ASSIGNED TASK: If a line in the entries below includes "none", show that line.

Revision comparison data
=====
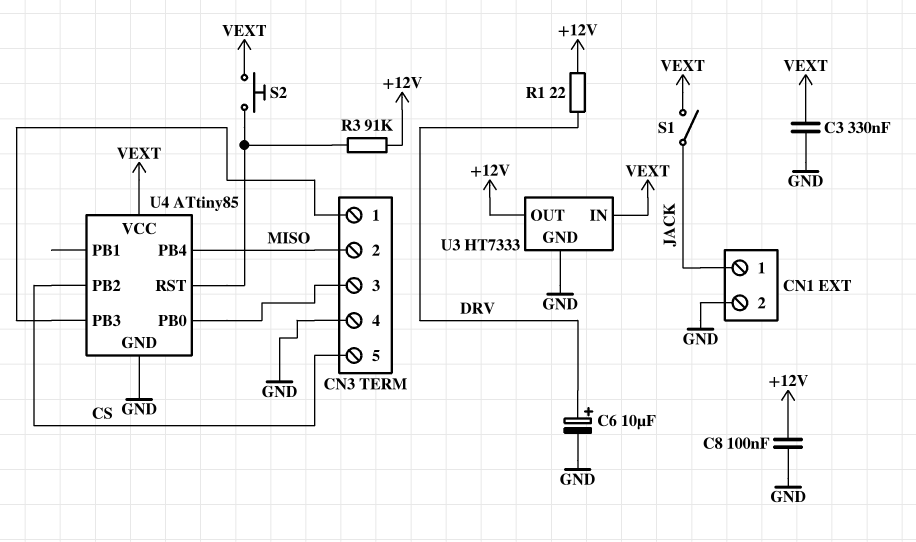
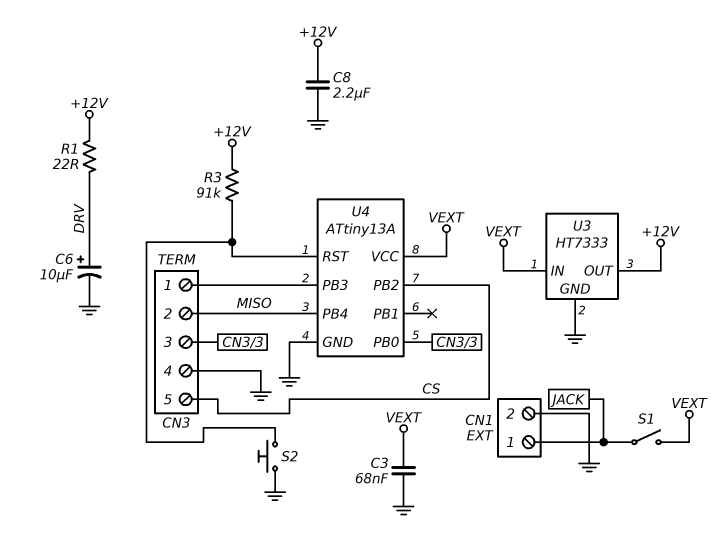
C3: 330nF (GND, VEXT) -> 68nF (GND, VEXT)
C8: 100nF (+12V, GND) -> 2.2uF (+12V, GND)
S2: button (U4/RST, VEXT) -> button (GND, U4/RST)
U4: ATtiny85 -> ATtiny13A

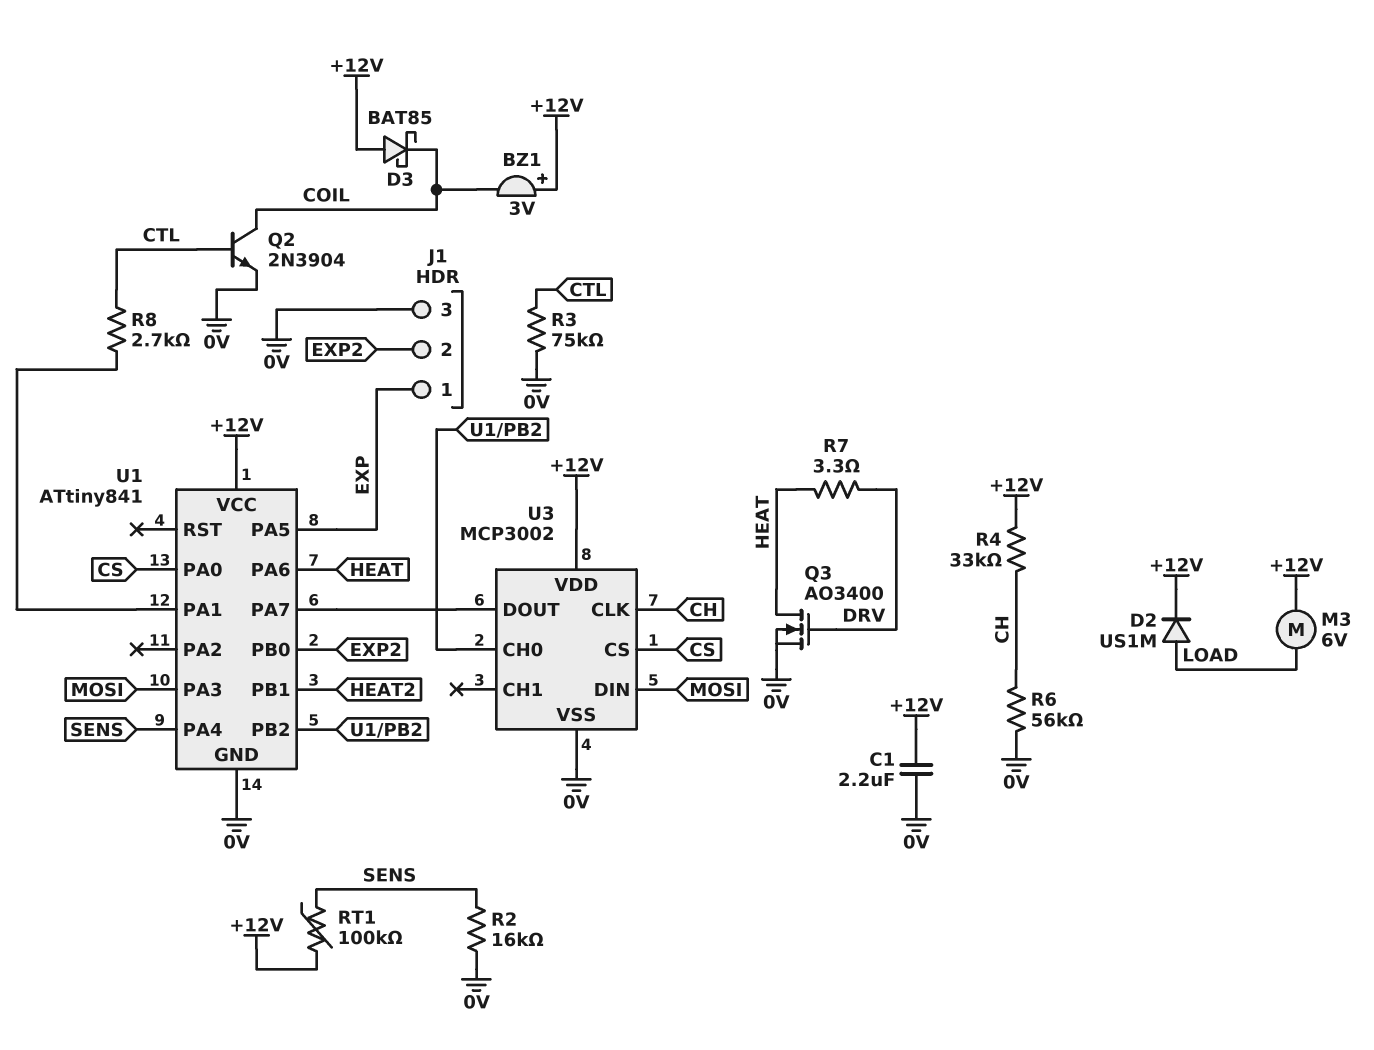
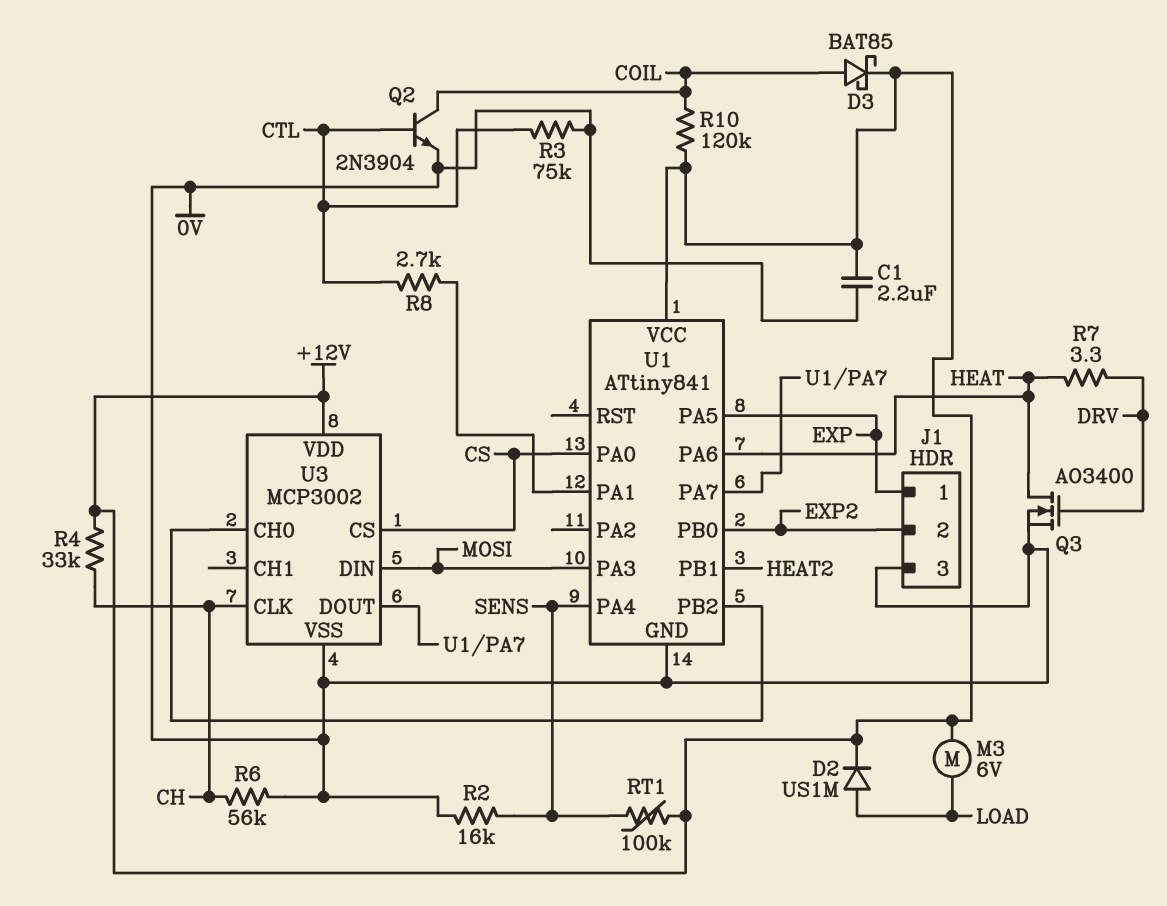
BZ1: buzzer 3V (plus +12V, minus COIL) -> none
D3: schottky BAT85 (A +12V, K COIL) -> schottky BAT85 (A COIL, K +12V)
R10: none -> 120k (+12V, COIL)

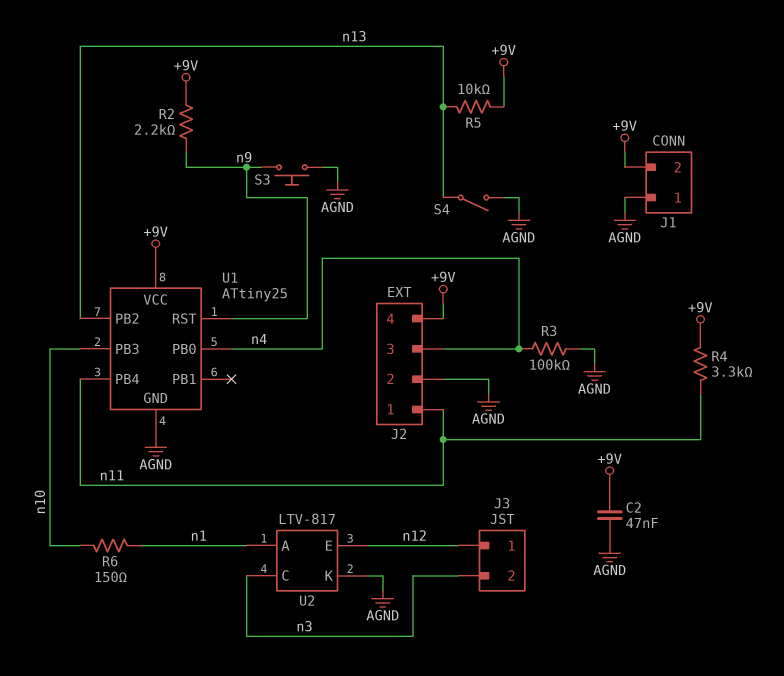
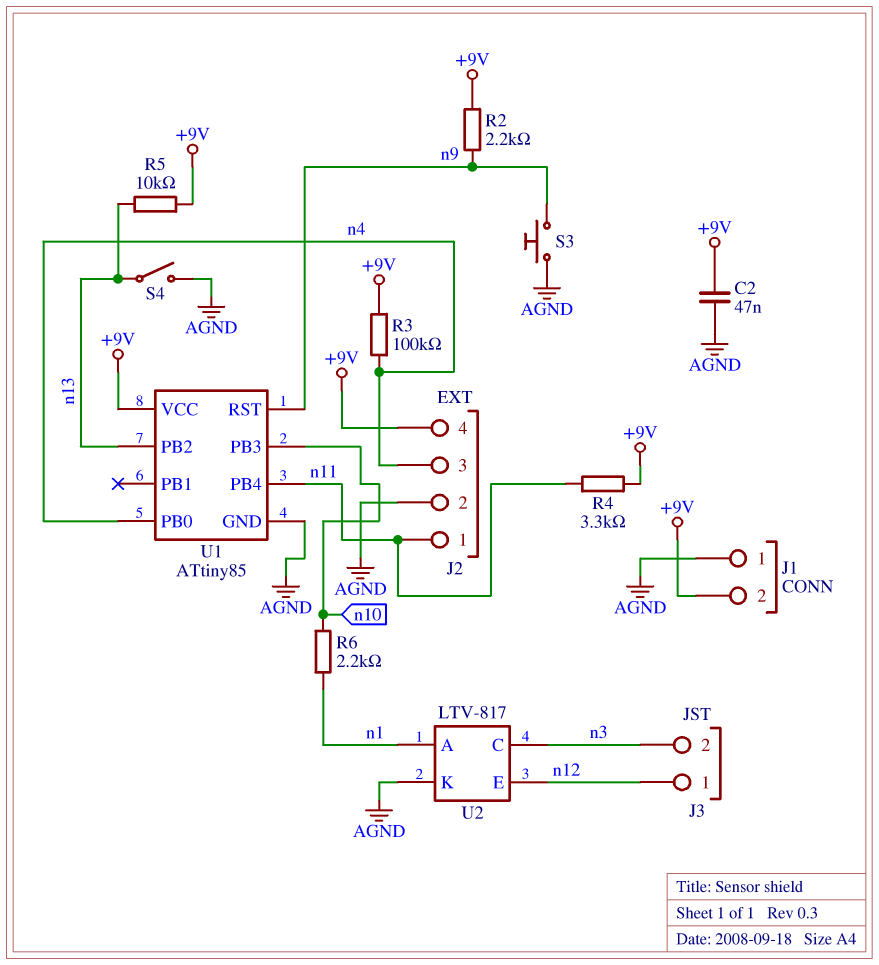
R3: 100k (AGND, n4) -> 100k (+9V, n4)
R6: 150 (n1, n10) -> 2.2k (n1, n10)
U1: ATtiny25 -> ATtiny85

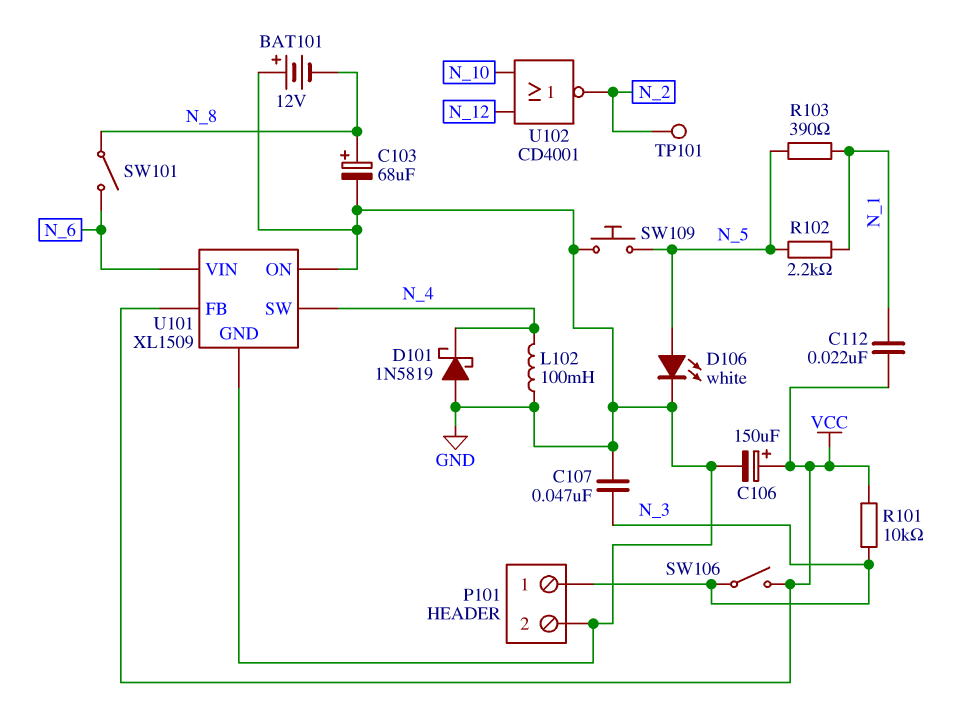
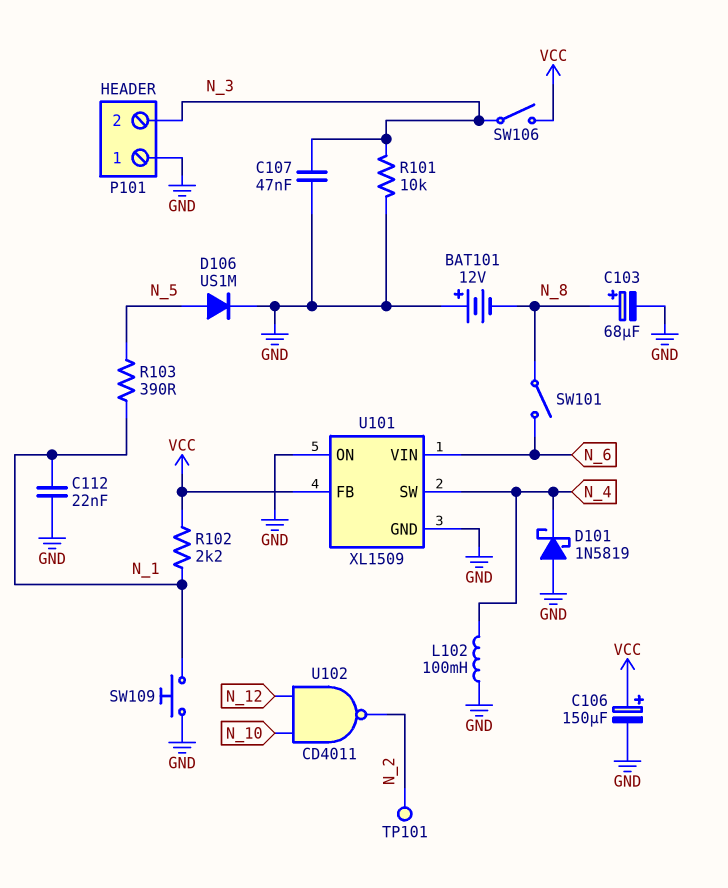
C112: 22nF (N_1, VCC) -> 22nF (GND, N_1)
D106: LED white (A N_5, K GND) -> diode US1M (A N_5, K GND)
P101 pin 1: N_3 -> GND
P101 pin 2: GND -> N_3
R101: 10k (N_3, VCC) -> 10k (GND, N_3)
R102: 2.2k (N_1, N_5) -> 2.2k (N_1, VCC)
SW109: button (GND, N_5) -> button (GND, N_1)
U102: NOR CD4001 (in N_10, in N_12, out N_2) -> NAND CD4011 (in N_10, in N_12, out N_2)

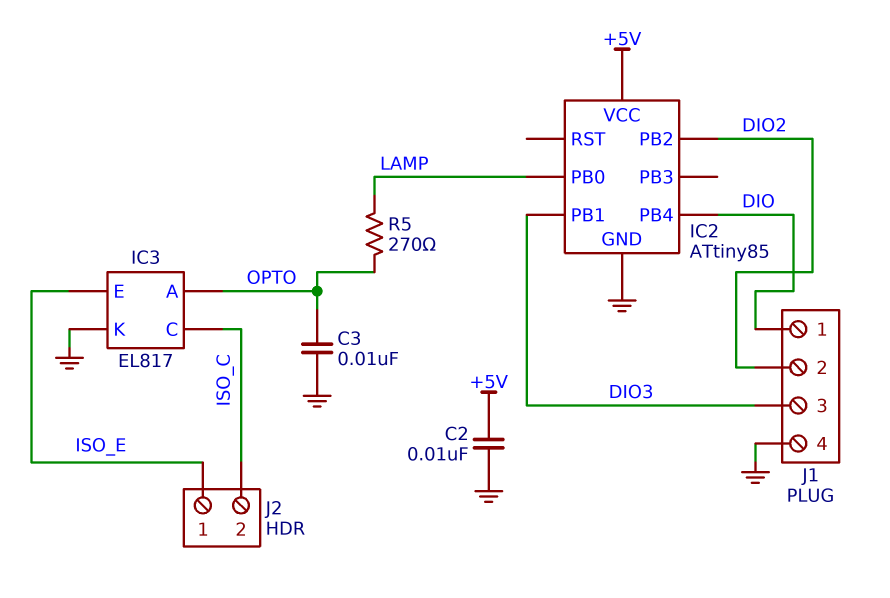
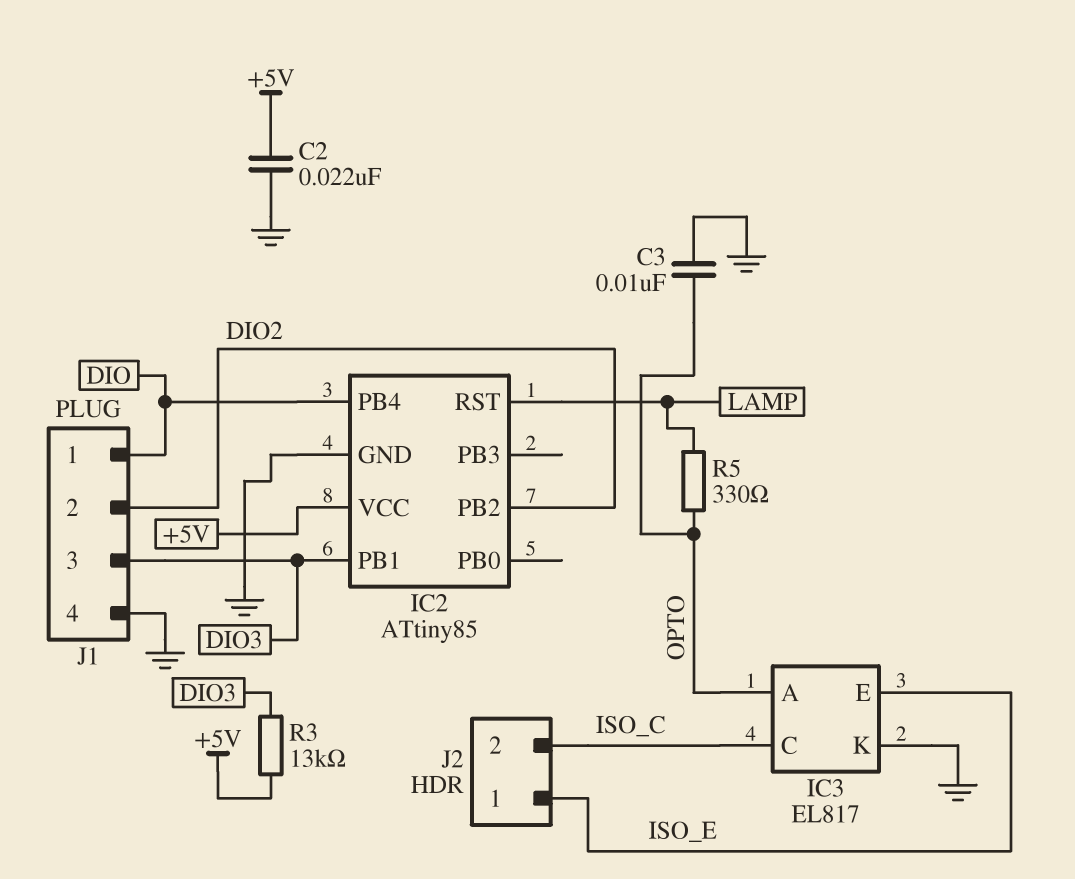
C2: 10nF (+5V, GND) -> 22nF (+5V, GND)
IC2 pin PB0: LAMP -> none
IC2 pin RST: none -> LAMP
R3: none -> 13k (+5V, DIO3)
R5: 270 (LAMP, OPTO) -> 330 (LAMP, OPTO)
=====
ANSWER SECTION:
BZ1: buzzer 3V (plus +12V, minus COIL) -> none
R10: none -> 120k (+12V, COIL)
IC2 pin PB0: LAMP -> none
IC2 pin RST: none -> LAMP
R3: none -> 13k (+5V, DIO3)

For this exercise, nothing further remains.